*Data for this exercise*:
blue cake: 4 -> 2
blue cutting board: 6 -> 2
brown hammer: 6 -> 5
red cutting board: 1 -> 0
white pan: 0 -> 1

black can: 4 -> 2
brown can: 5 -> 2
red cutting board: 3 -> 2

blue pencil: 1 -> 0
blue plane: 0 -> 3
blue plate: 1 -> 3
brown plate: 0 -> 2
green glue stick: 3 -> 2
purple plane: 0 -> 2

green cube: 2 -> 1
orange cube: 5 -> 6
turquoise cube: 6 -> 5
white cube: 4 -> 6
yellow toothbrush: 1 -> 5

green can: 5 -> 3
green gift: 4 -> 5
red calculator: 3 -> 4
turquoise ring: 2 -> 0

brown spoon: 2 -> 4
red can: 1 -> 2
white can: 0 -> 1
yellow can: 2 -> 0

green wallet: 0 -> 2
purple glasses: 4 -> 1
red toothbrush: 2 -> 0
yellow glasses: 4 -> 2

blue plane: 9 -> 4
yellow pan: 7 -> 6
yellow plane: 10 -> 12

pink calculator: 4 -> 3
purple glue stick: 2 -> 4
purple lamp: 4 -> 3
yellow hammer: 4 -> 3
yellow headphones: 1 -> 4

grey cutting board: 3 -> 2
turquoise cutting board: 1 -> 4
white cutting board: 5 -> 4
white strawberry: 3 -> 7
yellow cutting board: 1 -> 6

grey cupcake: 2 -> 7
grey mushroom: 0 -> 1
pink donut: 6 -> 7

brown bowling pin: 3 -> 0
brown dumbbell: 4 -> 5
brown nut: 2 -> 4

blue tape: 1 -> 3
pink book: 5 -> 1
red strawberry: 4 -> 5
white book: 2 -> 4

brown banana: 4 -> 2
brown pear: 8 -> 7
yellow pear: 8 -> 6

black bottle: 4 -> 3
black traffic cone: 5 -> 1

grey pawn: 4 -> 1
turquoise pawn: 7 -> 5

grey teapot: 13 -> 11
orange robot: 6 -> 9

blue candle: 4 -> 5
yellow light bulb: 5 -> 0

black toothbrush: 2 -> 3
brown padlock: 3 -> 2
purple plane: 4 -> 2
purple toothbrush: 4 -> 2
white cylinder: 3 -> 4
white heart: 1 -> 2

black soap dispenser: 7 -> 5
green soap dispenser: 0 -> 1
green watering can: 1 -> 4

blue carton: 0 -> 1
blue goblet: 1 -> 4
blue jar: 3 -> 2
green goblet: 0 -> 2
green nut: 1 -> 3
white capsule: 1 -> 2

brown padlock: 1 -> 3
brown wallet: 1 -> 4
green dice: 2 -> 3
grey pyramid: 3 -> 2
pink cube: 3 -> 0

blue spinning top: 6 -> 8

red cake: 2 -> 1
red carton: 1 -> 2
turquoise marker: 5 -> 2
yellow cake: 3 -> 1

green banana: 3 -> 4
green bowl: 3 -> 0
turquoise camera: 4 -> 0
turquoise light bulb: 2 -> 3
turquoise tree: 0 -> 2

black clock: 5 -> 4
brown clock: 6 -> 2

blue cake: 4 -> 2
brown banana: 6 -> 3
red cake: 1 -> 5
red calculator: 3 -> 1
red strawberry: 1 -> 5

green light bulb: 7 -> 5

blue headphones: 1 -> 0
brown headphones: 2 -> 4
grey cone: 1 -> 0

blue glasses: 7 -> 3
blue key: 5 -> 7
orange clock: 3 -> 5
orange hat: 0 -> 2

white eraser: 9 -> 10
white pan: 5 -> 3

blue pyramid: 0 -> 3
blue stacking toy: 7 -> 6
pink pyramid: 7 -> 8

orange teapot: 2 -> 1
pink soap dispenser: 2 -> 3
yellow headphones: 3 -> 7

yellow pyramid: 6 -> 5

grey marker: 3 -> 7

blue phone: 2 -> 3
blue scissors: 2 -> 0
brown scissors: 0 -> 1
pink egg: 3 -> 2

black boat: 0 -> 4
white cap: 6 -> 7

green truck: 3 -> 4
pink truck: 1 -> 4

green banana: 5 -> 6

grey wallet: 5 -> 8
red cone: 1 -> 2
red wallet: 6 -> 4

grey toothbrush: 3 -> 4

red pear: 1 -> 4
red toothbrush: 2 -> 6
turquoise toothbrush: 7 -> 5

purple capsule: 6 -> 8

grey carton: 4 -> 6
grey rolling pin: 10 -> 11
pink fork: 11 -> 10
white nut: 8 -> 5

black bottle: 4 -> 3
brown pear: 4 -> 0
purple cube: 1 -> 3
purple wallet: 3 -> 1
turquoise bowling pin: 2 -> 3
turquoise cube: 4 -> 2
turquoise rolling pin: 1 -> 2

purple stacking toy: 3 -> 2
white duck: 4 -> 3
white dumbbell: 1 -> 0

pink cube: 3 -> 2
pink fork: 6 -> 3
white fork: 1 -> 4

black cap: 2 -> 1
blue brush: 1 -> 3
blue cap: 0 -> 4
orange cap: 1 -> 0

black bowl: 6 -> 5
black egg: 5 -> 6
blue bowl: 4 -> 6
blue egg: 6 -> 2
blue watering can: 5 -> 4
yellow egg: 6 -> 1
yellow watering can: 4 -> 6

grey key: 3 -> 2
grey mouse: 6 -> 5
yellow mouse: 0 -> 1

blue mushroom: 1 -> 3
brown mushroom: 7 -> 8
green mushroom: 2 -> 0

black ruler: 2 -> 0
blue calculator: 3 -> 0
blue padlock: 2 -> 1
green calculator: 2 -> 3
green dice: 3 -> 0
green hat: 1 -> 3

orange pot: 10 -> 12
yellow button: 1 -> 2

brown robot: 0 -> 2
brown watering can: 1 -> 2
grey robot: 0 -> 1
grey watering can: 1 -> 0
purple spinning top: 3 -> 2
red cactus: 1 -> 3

*What to produce*:
Please transcribe only the lines in the records above running from the line that has "brown can: 5 -> 2" through the line that has "turquoise tree: 0 -> 2", both included, exactly as they appear.

*Written response*:
brown can: 5 -> 2
red cutting board: 3 -> 2

blue pencil: 1 -> 0
blue plane: 0 -> 3
blue plate: 1 -> 3
brown plate: 0 -> 2
green glue stick: 3 -> 2
purple plane: 0 -> 2

green cube: 2 -> 1
orange cube: 5 -> 6
turquoise cube: 6 -> 5
white cube: 4 -> 6
yellow toothbrush: 1 -> 5

green can: 5 -> 3
green gift: 4 -> 5
red calculator: 3 -> 4
turquoise ring: 2 -> 0

brown spoon: 2 -> 4
red can: 1 -> 2
white can: 0 -> 1
yellow can: 2 -> 0

green wallet: 0 -> 2
purple glasses: 4 -> 1
red toothbrush: 2 -> 0
yellow glasses: 4 -> 2

blue plane: 9 -> 4
yellow pan: 7 -> 6
yellow plane: 10 -> 12

pink calculator: 4 -> 3
purple glue stick: 2 -> 4
purple lamp: 4 -> 3
yellow hammer: 4 -> 3
yellow headphones: 1 -> 4

grey cutting board: 3 -> 2
turquoise cutting board: 1 -> 4
white cutting board: 5 -> 4
white strawberry: 3 -> 7
yellow cutting board: 1 -> 6

grey cupcake: 2 -> 7
grey mushroom: 0 -> 1
pink donut: 6 -> 7

brown bowling pin: 3 -> 0
brown dumbbell: 4 -> 5
brown nut: 2 -> 4

blue tape: 1 -> 3
pink book: 5 -> 1
red strawberry: 4 -> 5
white book: 2 -> 4

brown banana: 4 -> 2
brown pear: 8 -> 7
yellow pear: 8 -> 6

black bottle: 4 -> 3
black traffic cone: 5 -> 1

grey pawn: 4 -> 1
turquoise pawn: 7 -> 5

grey teapot: 13 -> 11
orange robot: 6 -> 9

blue candle: 4 -> 5
yellow light bulb: 5 -> 0

black toothbrush: 2 -> 3
brown padlock: 3 -> 2
purple plane: 4 -> 2
purple toothbrush: 4 -> 2
white cylinder: 3 -> 4
white heart: 1 -> 2

black soap dispenser: 7 -> 5
green soap dispenser: 0 -> 1
green watering can: 1 -> 4

blue carton: 0 -> 1
blue goblet: 1 -> 4
blue jar: 3 -> 2
green goblet: 0 -> 2
green nut: 1 -> 3
white capsule: 1 -> 2

brown padlock: 1 -> 3
brown wallet: 1 -> 4
green dice: 2 -> 3
grey pyramid: 3 -> 2
pink cube: 3 -> 0

blue spinning top: 6 -> 8

red cake: 2 -> 1
red carton: 1 -> 2
turquoise marker: 5 -> 2
yellow cake: 3 -> 1

green banana: 3 -> 4
green bowl: 3 -> 0
turquoise camera: 4 -> 0
turquoise light bulb: 2 -> 3
turquoise tree: 0 -> 2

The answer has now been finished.